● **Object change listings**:
==*==

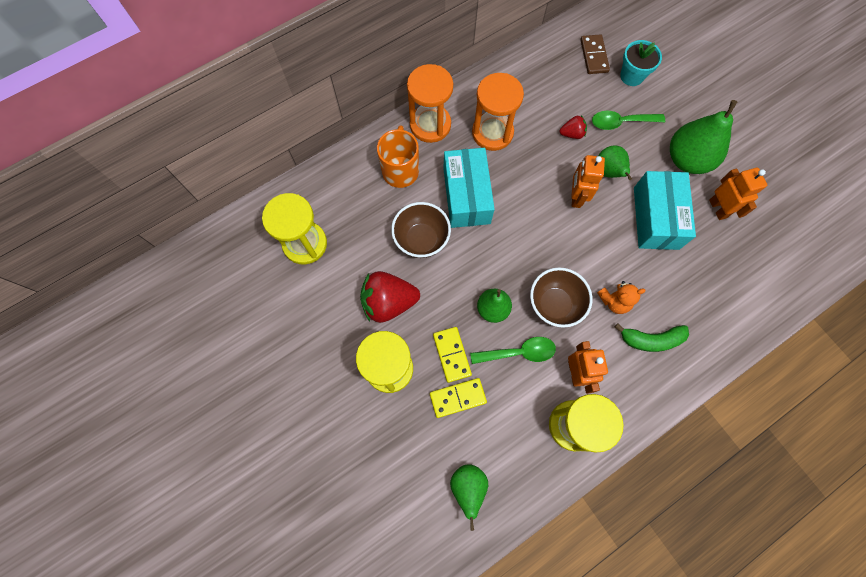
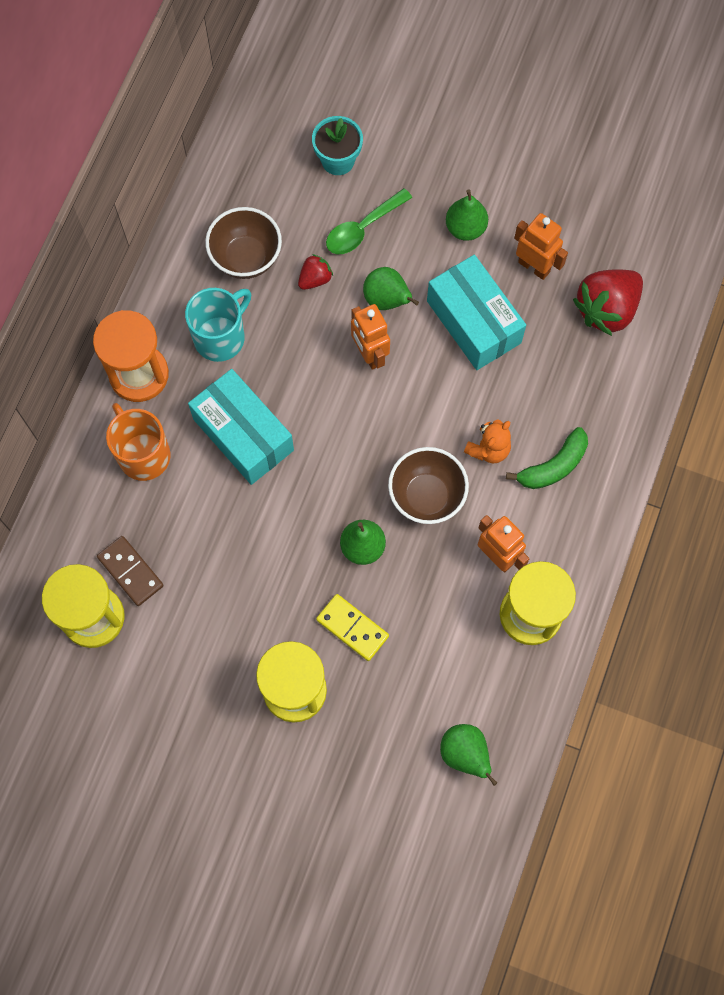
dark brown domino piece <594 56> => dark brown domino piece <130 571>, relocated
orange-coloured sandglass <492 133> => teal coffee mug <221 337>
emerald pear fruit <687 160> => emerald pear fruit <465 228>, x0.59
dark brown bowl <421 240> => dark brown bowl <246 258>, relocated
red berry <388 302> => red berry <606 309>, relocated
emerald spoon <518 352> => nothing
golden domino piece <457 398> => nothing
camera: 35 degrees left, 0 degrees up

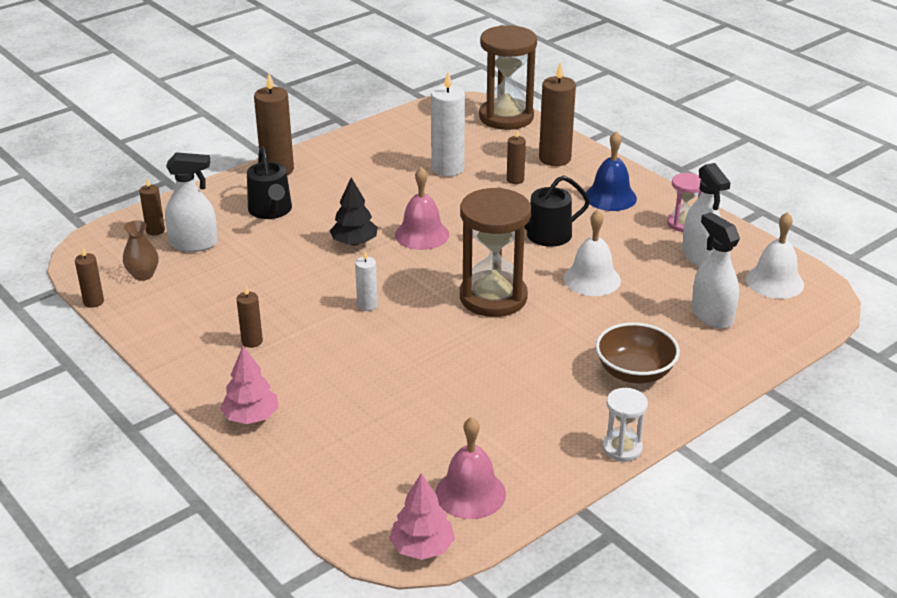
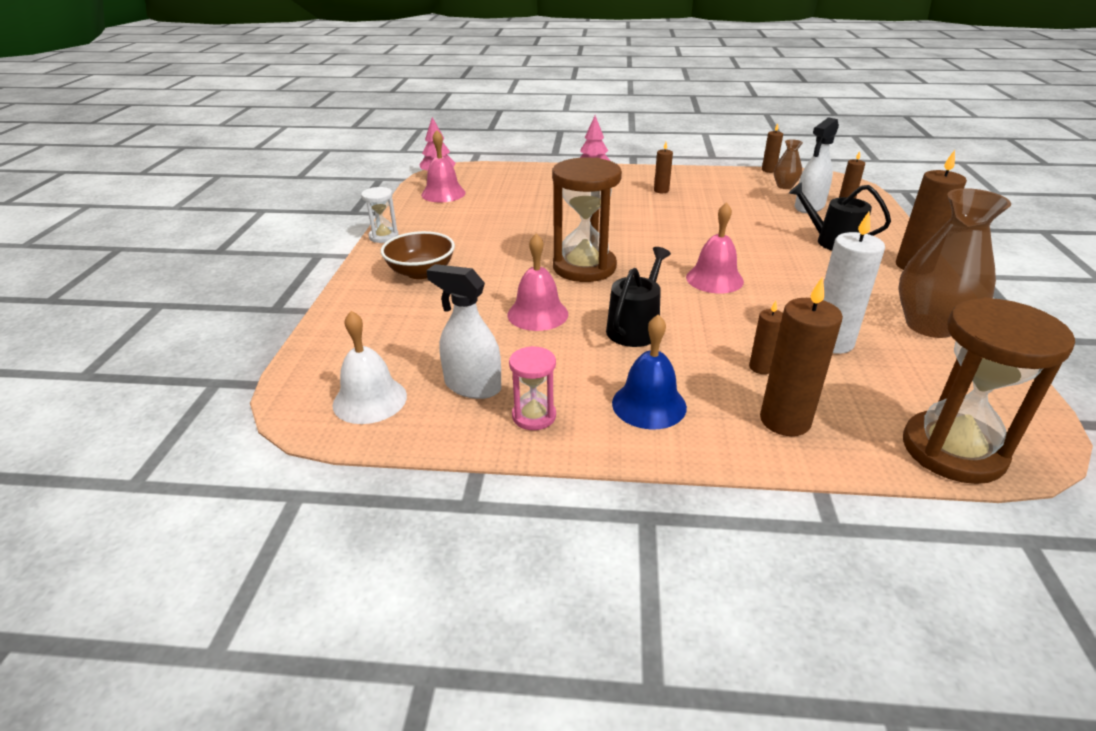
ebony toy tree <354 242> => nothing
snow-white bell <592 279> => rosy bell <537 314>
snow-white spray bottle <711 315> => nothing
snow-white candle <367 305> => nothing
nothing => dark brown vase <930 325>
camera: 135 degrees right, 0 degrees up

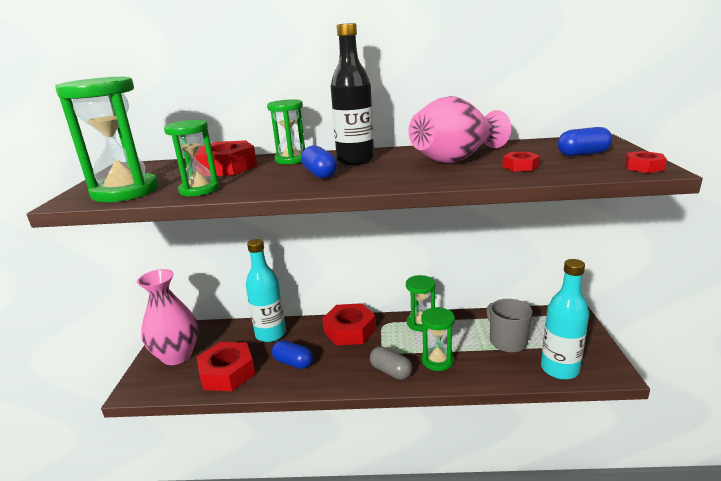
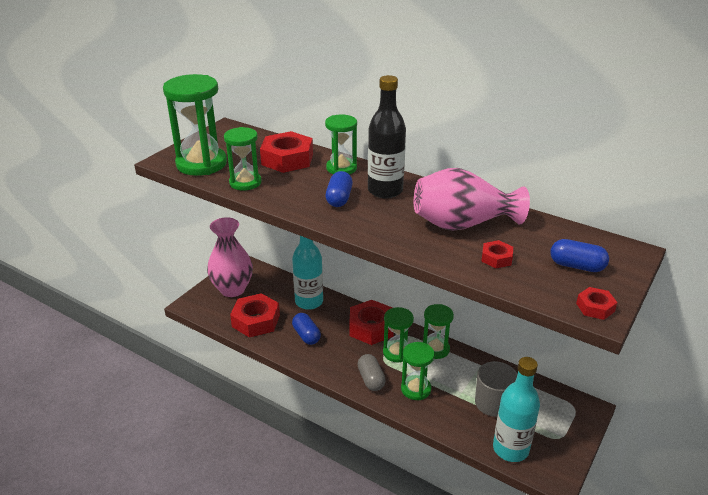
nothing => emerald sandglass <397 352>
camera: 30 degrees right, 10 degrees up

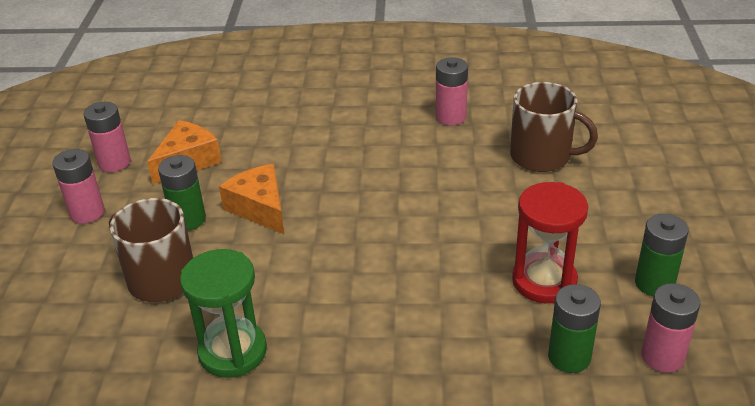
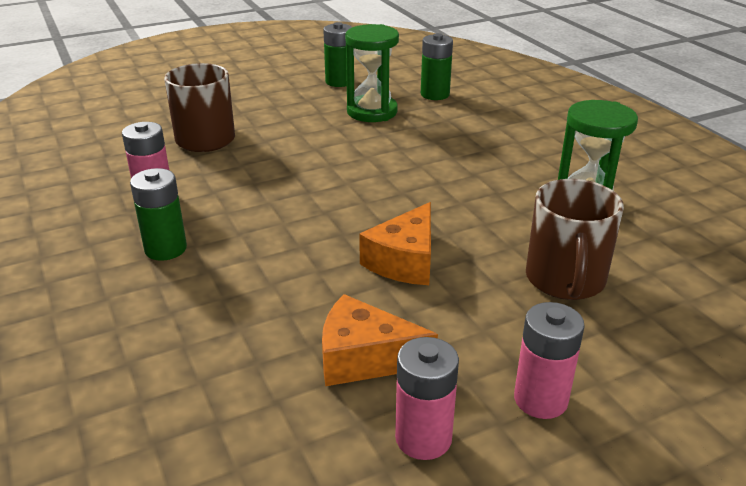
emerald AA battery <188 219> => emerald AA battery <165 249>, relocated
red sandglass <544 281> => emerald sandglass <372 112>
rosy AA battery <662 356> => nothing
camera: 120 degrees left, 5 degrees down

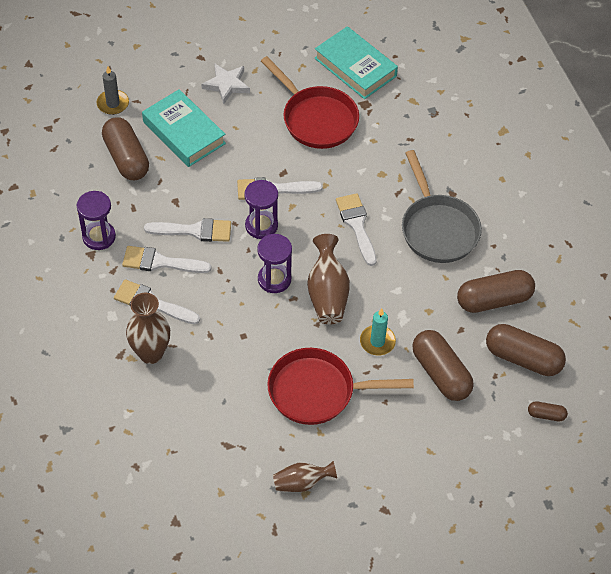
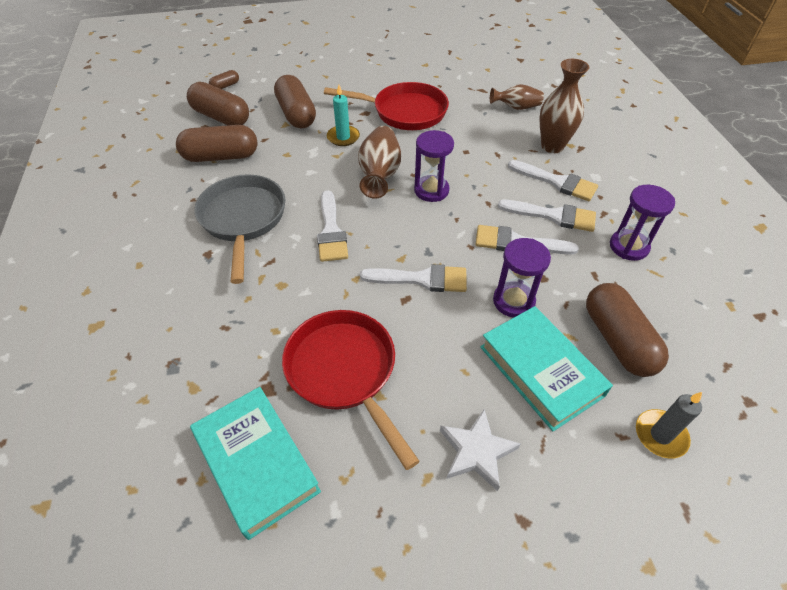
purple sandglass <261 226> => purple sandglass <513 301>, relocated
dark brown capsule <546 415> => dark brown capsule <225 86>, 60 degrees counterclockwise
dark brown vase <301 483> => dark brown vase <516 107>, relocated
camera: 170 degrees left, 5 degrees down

==*==

● **What this task involves**: Find the word "domino" in the entries, then copy out every line that has it.

● **Output of the exercise**:
dark brown domino piece <594 56> => dark brown domino piece <130 571>, relocated
golden domino piece <457 398> => nothing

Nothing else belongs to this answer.